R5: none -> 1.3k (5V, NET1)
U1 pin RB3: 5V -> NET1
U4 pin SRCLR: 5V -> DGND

=-=-=

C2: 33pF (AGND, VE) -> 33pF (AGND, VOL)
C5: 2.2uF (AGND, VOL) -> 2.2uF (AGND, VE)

=-=-=

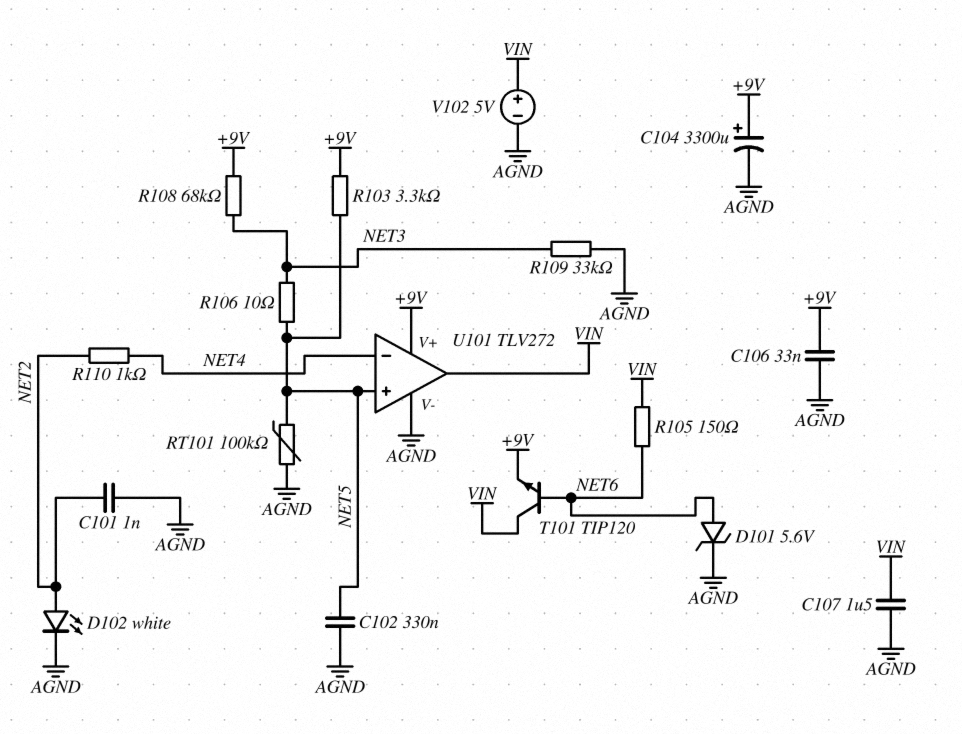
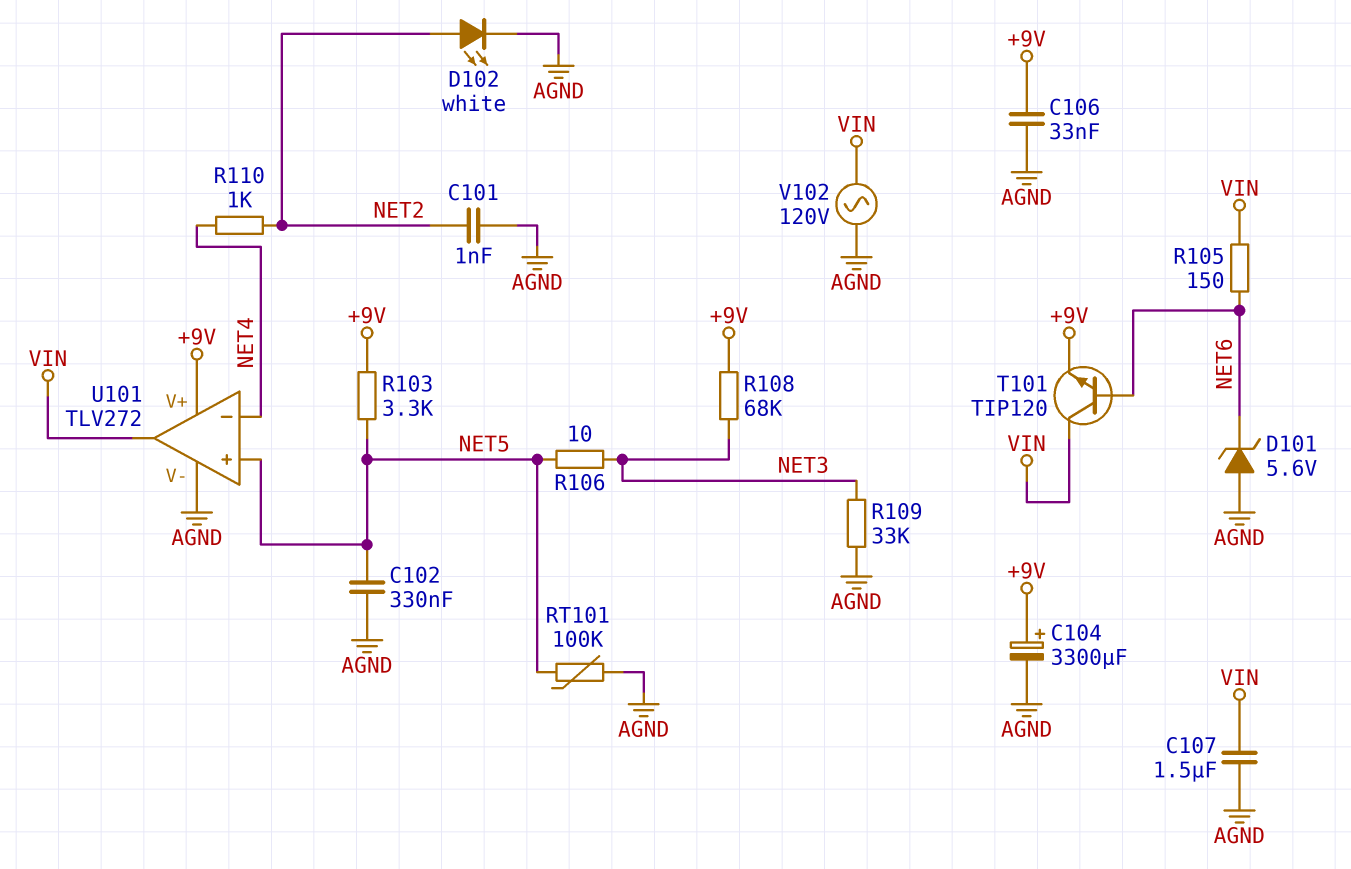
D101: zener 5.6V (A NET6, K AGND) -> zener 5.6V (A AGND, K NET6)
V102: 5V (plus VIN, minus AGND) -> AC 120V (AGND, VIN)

=-=-=

PROBLEM REQUIREMENTS: Where a line of the data includes the string "AGND", list that line.

PROBLEM SOLUTION:
C2: 33pF (AGND, VE) -> 33pF (AGND, VOL)
C5: 2.2uF (AGND, VOL) -> 2.2uF (AGND, VE)
D101: zener 5.6V (A NET6, K AGND) -> zener 5.6V (A AGND, K NET6)
V102: 5V (plus VIN, minus AGND) -> AC 120V (AGND, VIN)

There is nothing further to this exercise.